Locate each line below that contains the string "kern", matching case exactly, and copy every such line in full.
>>>
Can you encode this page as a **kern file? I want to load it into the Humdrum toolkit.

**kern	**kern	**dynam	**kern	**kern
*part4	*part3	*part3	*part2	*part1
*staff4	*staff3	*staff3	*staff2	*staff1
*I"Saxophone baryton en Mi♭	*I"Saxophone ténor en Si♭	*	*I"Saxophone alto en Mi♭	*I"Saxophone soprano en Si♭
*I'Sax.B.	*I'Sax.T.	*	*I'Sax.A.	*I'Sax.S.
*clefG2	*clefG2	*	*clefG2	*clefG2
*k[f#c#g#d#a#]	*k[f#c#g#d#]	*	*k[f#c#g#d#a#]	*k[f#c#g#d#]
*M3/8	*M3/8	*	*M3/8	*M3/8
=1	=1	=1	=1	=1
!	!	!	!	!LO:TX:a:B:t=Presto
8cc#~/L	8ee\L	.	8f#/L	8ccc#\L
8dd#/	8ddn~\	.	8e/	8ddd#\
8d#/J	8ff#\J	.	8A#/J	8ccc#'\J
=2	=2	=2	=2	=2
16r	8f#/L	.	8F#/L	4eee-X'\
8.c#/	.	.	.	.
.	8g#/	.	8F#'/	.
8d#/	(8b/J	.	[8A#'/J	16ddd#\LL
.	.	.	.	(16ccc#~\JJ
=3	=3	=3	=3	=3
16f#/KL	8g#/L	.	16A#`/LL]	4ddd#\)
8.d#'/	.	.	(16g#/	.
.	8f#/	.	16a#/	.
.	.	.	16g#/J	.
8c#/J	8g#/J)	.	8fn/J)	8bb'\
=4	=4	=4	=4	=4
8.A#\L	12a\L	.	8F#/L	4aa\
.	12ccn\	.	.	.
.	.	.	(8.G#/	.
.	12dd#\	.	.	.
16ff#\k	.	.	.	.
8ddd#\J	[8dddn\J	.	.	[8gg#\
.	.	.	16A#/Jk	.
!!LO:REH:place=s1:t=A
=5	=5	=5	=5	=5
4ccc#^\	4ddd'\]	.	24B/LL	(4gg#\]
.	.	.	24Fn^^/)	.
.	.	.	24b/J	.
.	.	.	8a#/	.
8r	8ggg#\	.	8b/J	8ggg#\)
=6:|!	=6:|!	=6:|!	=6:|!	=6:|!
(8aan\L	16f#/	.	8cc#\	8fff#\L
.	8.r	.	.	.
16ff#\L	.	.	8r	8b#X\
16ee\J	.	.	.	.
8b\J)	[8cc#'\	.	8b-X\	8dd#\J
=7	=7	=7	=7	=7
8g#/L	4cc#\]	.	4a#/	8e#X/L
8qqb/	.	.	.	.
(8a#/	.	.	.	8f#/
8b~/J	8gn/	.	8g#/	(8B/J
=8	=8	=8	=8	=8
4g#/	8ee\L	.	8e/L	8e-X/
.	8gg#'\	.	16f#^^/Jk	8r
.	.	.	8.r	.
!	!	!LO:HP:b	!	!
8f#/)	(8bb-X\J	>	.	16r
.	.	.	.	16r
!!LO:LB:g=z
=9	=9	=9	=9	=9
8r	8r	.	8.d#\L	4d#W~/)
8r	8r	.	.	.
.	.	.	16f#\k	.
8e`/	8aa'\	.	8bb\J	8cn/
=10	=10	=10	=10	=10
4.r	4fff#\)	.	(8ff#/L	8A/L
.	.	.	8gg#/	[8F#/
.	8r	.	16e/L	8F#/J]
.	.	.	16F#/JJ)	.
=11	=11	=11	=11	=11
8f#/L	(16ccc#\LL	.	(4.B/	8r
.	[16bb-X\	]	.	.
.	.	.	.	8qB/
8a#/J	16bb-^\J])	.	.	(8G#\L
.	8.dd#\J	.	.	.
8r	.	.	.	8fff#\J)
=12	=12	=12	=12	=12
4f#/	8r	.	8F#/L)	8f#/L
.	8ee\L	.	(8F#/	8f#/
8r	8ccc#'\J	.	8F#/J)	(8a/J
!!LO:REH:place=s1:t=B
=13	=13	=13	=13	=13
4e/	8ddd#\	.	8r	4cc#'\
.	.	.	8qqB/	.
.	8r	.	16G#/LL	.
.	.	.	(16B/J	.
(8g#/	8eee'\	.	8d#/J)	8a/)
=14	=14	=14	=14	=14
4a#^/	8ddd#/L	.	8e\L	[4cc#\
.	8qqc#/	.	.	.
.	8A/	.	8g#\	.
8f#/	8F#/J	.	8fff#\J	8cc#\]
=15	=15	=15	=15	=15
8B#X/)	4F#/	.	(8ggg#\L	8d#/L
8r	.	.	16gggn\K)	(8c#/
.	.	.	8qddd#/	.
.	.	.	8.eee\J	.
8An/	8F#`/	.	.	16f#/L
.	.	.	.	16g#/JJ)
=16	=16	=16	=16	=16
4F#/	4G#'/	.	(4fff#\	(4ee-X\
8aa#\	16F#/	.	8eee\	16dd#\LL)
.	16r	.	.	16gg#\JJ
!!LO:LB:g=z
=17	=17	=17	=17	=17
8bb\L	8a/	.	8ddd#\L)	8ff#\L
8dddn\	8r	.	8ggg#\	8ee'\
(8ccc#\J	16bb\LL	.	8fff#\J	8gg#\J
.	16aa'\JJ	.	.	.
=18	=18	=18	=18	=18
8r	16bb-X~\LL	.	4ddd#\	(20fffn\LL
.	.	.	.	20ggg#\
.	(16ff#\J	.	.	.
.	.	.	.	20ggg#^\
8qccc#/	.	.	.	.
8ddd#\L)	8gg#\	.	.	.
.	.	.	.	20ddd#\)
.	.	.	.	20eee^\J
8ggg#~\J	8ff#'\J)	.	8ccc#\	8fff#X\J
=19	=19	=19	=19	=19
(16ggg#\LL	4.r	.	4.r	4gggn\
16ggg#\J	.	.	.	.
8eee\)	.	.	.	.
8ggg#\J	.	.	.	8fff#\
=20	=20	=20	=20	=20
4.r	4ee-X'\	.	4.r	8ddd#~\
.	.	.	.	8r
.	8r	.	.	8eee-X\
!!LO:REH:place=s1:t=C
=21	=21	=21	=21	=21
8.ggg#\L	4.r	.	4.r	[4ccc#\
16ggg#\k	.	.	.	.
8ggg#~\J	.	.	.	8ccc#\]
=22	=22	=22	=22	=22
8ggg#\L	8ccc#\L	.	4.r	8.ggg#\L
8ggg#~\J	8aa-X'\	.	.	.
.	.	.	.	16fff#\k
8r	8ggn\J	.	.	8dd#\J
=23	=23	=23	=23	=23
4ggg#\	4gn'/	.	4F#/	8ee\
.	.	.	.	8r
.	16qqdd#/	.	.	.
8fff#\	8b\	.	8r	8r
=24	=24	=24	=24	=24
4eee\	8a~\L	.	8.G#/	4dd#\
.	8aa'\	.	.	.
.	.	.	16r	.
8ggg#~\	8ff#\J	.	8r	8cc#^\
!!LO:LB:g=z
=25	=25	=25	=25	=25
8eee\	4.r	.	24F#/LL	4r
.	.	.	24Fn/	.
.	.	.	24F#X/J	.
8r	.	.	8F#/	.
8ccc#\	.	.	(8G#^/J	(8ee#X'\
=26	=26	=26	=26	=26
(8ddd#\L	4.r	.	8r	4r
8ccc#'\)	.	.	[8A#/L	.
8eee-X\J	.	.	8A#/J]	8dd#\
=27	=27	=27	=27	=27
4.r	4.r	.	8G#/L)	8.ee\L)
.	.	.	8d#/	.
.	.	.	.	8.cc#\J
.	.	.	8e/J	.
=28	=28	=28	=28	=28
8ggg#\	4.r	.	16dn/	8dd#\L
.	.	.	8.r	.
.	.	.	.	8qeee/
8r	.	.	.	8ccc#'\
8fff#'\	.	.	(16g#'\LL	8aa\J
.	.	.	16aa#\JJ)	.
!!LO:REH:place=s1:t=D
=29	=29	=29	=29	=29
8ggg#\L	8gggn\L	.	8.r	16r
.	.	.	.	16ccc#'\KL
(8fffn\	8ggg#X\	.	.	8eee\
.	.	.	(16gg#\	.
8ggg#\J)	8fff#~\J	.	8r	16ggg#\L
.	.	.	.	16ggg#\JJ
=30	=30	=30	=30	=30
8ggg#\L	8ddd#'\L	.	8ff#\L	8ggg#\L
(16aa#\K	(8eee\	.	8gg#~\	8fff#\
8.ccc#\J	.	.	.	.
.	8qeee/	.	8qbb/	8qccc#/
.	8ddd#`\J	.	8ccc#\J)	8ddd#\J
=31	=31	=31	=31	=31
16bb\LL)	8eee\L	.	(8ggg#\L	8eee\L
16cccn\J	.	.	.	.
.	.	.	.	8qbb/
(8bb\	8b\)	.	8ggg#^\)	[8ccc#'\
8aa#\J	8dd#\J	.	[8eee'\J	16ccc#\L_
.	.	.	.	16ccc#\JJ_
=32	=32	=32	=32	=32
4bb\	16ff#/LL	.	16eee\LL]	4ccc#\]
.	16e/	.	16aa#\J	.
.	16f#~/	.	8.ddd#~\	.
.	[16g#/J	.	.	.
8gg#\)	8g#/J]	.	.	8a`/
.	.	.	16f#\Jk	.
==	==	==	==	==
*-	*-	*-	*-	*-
<<<
> [Full solution]
Can you encode this page as a **kern file? I want to load it into the Humdrum toolkit.
**kern	**kern	**dynam	**kern	**kern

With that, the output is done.